Prompt: In the records below, find the line containing "D102: diode 1N4007 (A LIGHT, K GND) -> none", then extract that line and all subsequent lines exactly, leaving out everything else.

*** Data to examine ***

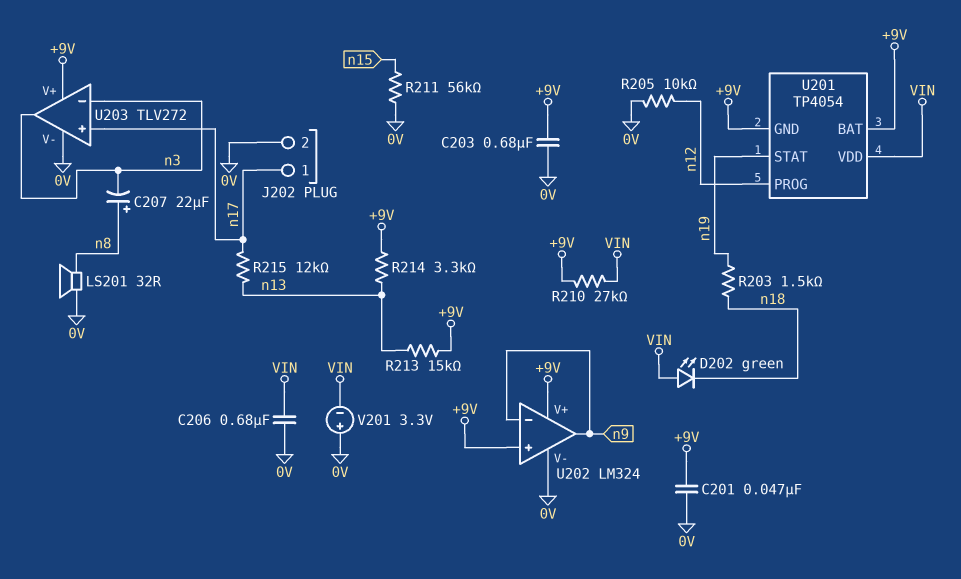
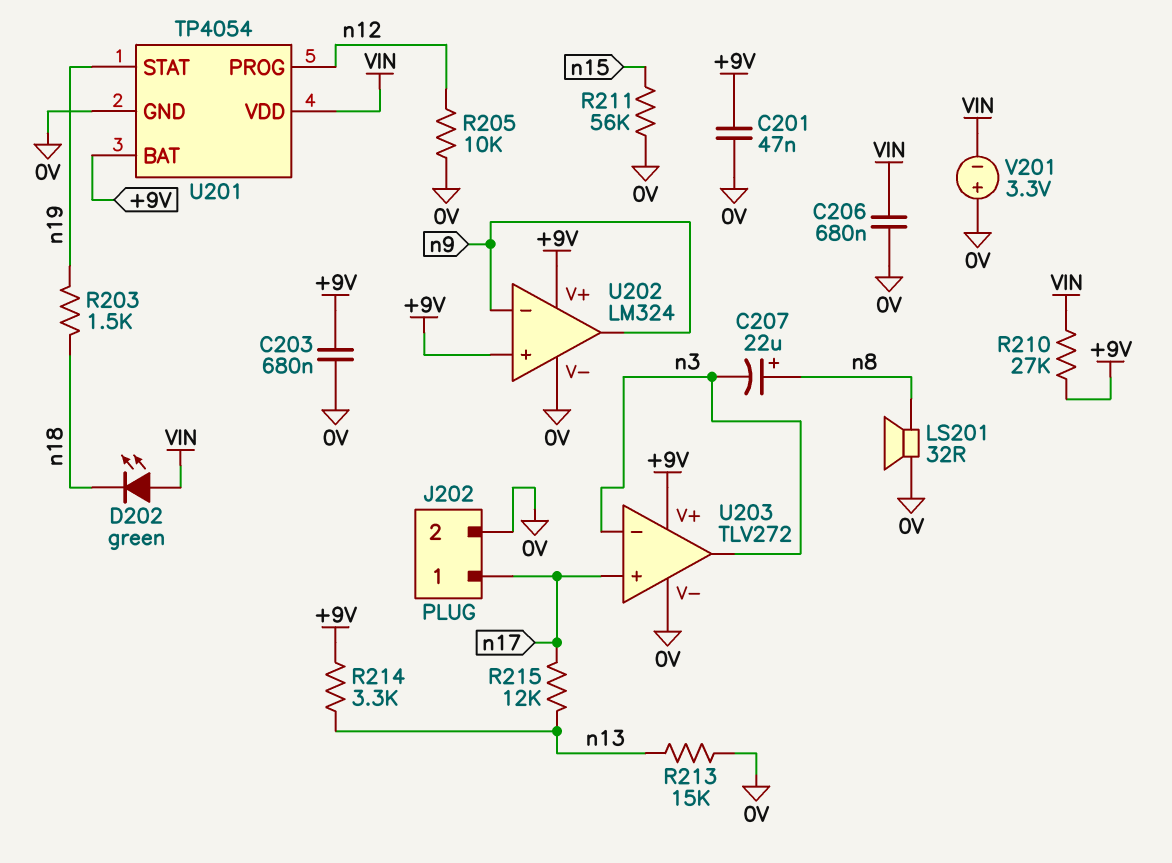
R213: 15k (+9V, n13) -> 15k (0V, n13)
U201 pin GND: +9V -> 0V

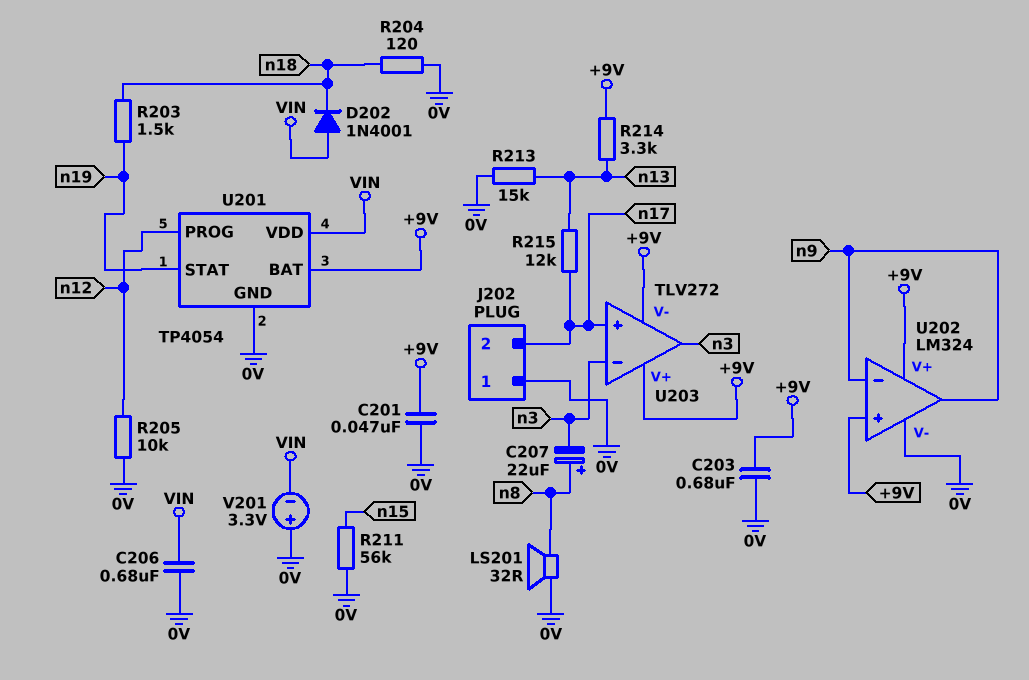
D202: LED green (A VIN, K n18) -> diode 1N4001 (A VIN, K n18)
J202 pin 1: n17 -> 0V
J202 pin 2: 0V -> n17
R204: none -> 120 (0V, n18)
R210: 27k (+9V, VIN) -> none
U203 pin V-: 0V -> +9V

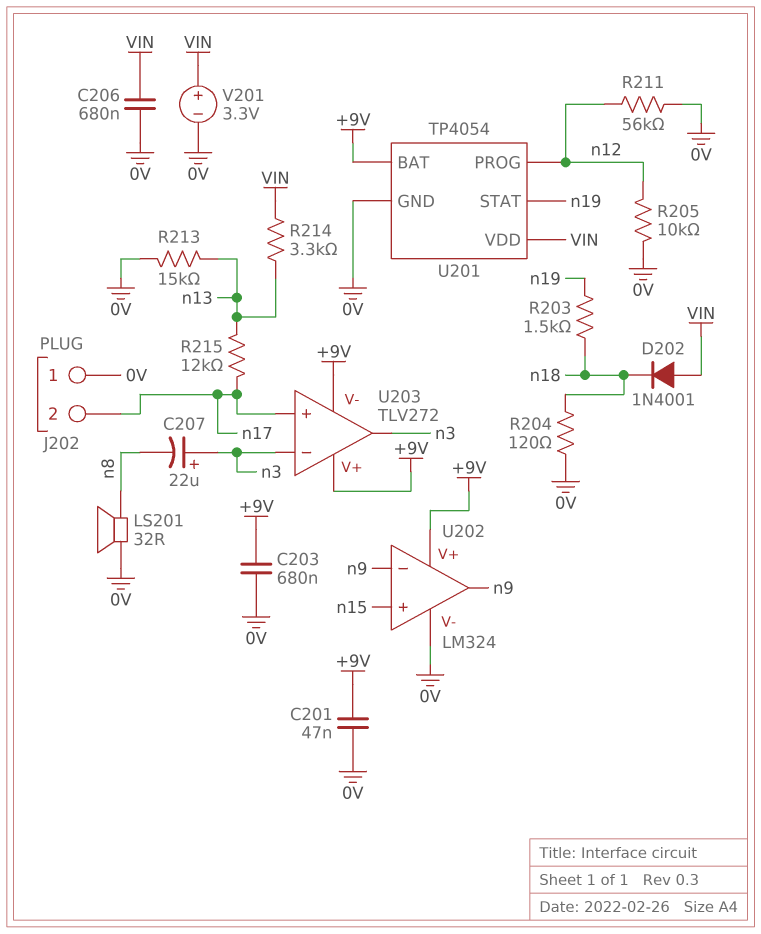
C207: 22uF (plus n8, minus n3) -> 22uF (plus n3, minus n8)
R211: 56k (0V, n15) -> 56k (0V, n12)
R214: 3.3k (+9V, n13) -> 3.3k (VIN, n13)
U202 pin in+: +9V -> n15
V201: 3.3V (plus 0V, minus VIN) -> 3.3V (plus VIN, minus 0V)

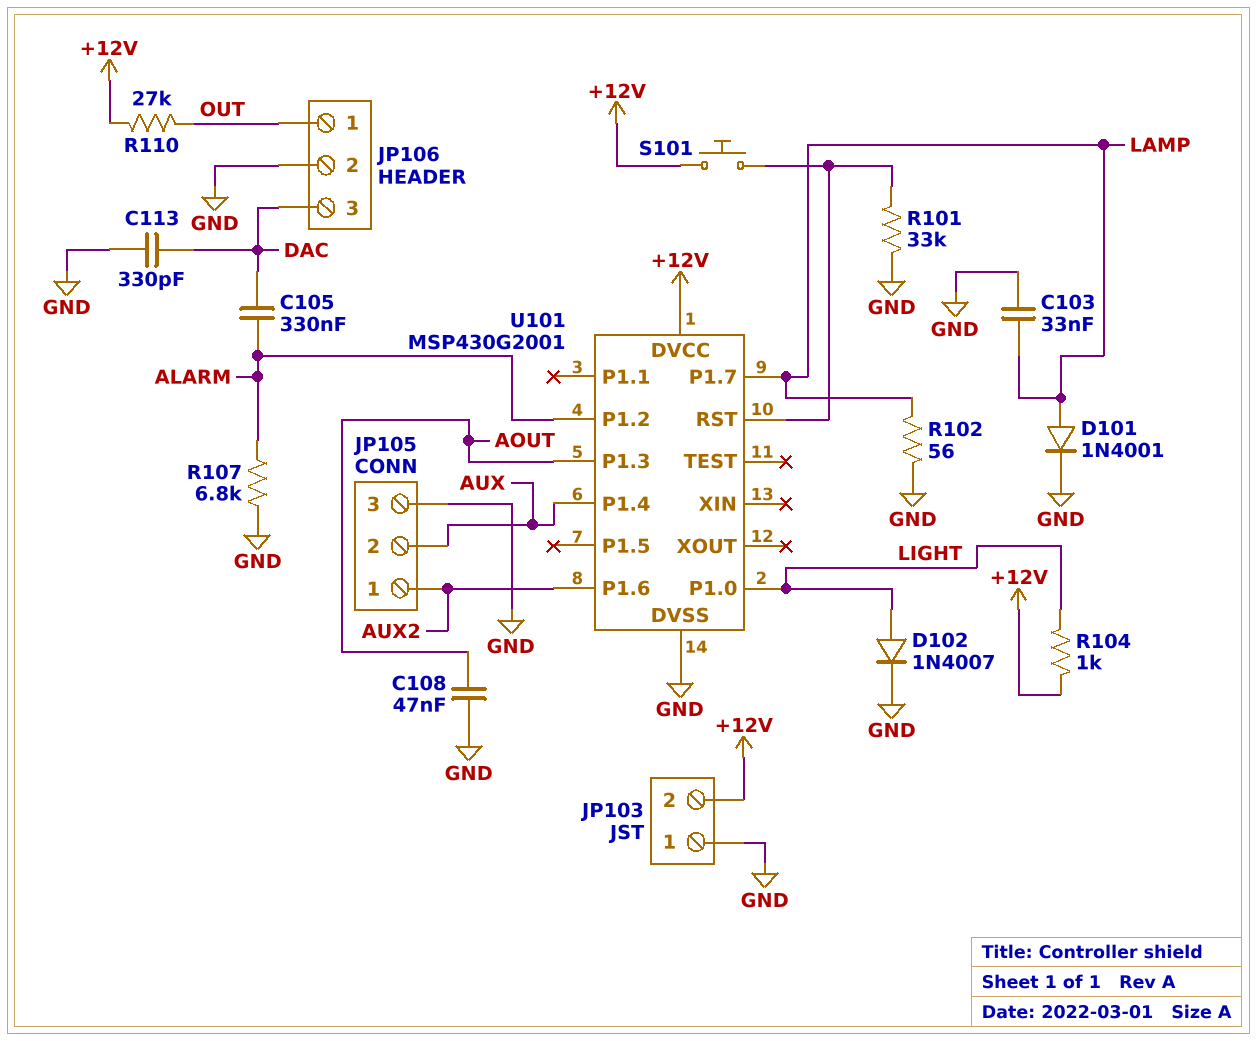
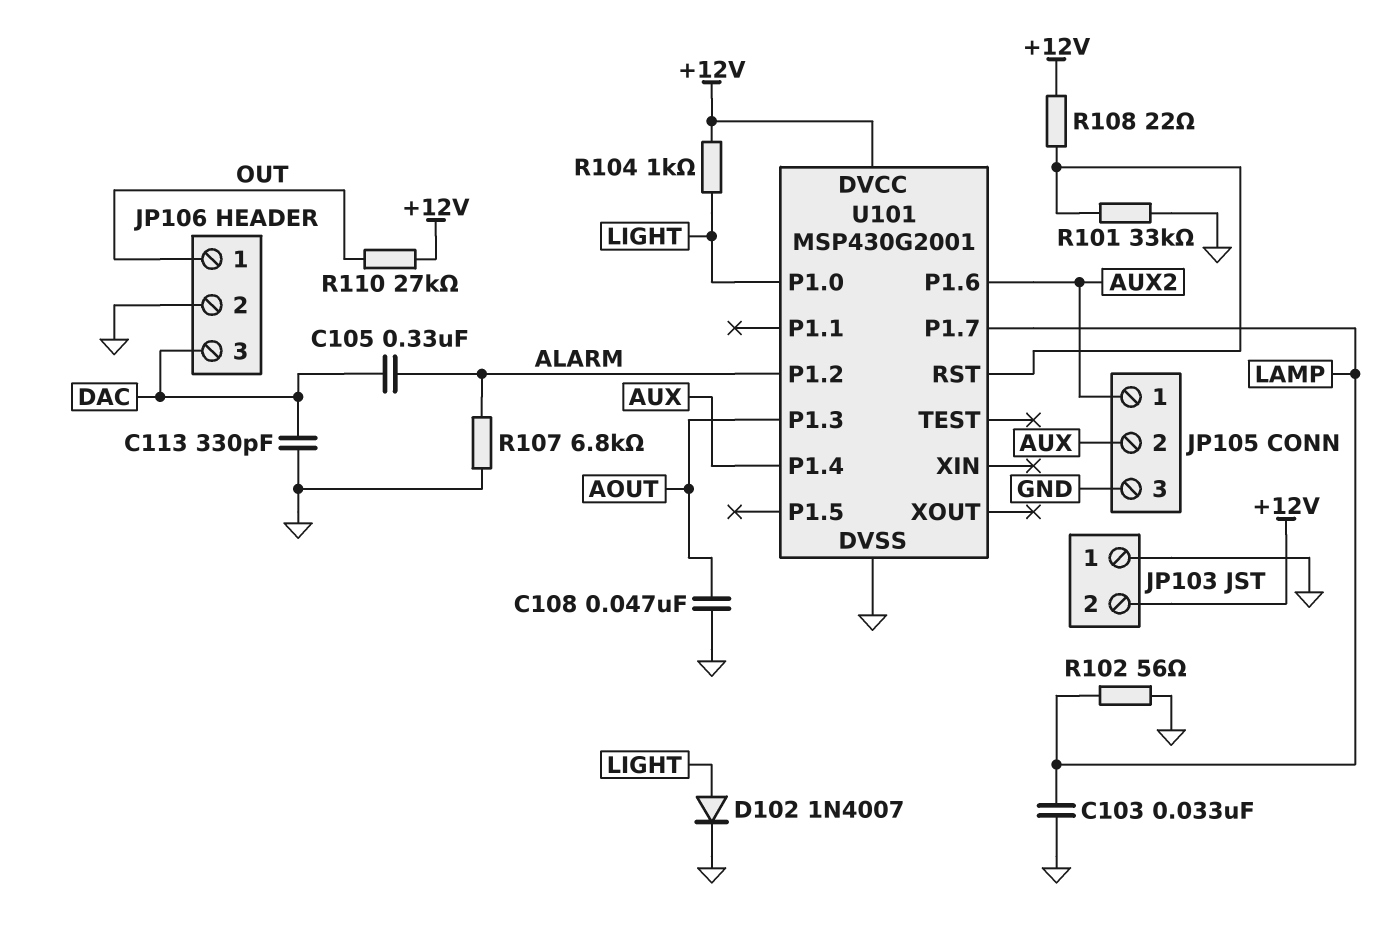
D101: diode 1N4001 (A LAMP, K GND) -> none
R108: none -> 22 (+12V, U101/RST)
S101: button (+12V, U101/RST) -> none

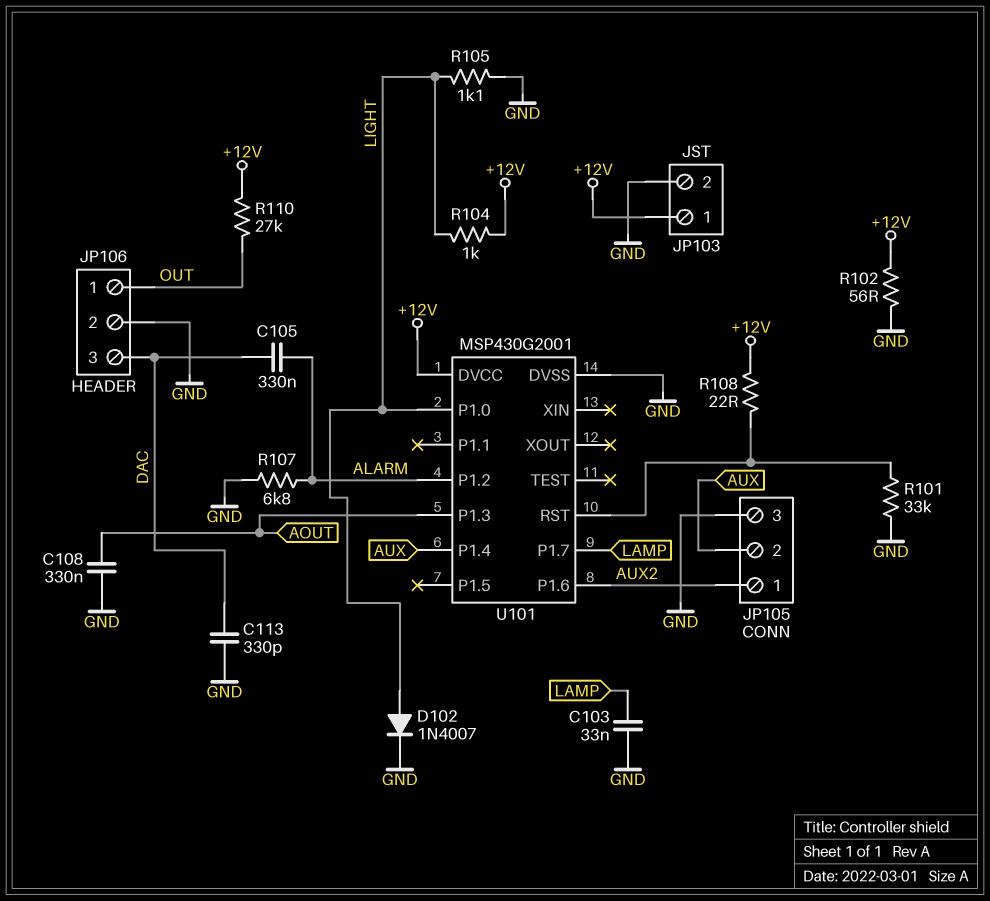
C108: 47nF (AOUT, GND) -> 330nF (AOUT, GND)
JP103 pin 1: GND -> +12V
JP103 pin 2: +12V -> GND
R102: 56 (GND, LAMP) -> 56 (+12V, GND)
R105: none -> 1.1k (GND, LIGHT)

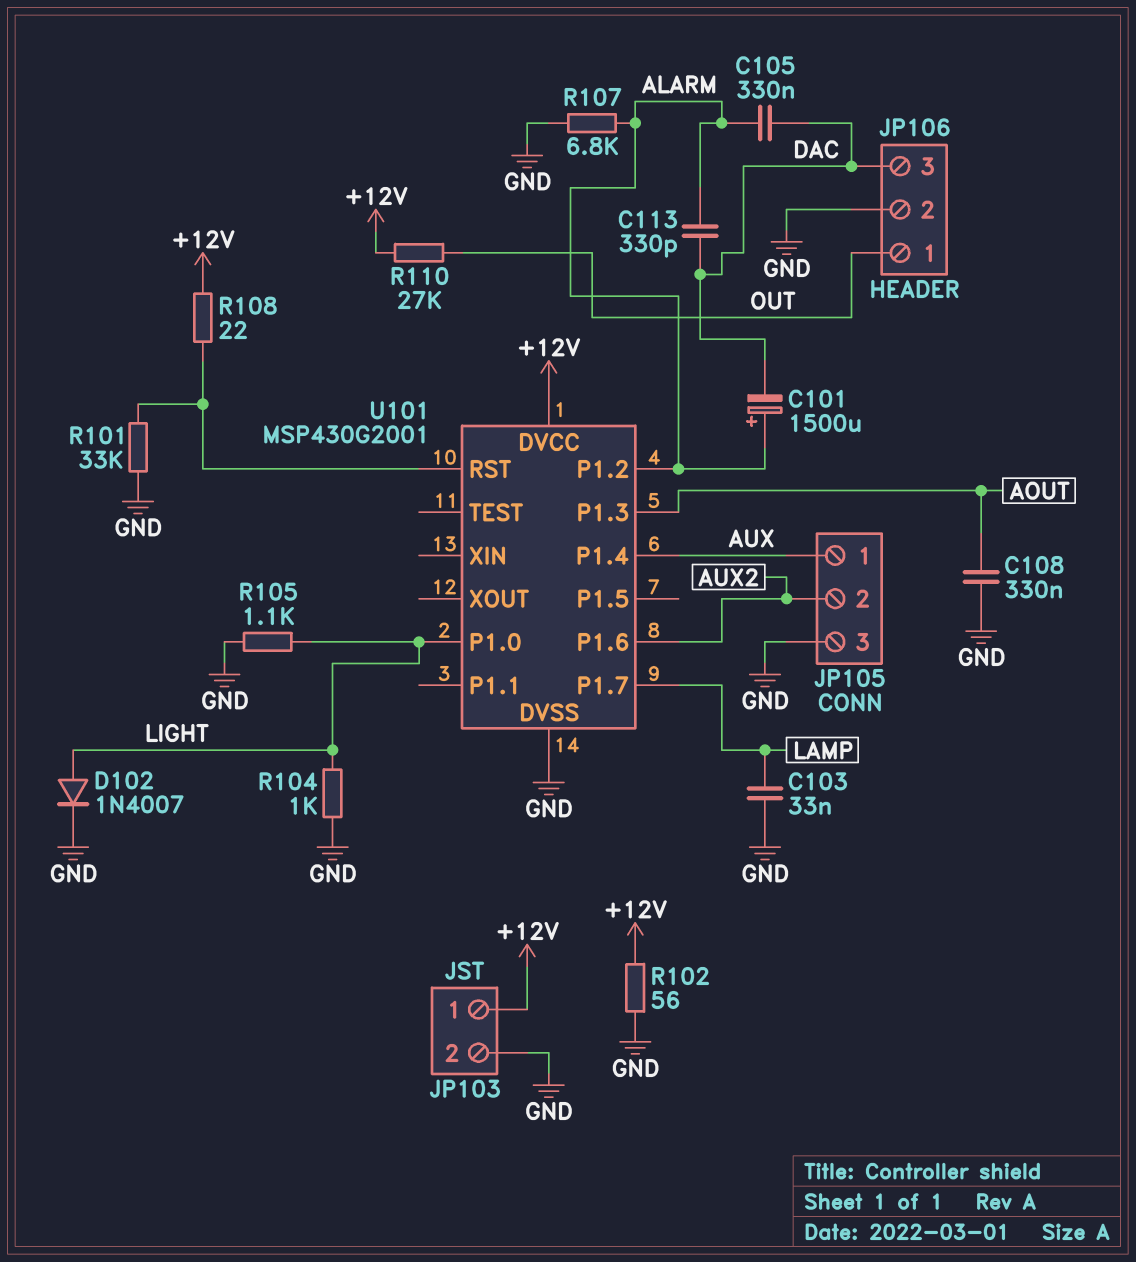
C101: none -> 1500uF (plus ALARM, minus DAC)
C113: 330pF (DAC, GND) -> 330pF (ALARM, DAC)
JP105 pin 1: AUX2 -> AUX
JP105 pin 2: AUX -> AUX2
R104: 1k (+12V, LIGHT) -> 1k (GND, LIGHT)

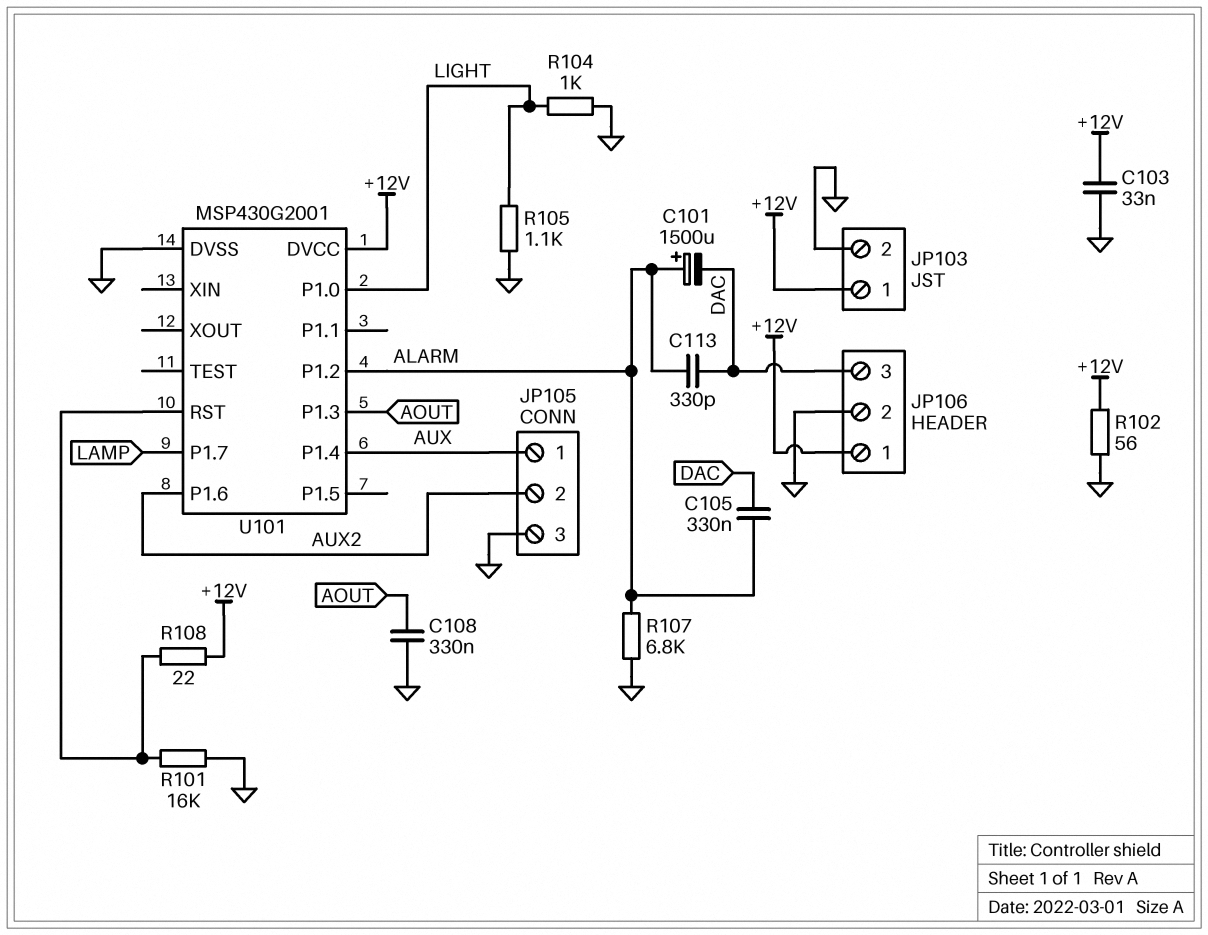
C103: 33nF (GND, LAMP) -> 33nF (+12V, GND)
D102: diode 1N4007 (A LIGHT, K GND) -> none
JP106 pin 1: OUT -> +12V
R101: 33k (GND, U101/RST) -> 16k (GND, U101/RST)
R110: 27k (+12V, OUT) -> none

*** End of Data to examine ***

Written solution:
D102: diode 1N4007 (A LIGHT, K GND) -> none
JP106 pin 1: OUT -> +12V
R101: 33k (GND, U101/RST) -> 16k (GND, U101/RST)
R110: 27k (+12V, OUT) -> none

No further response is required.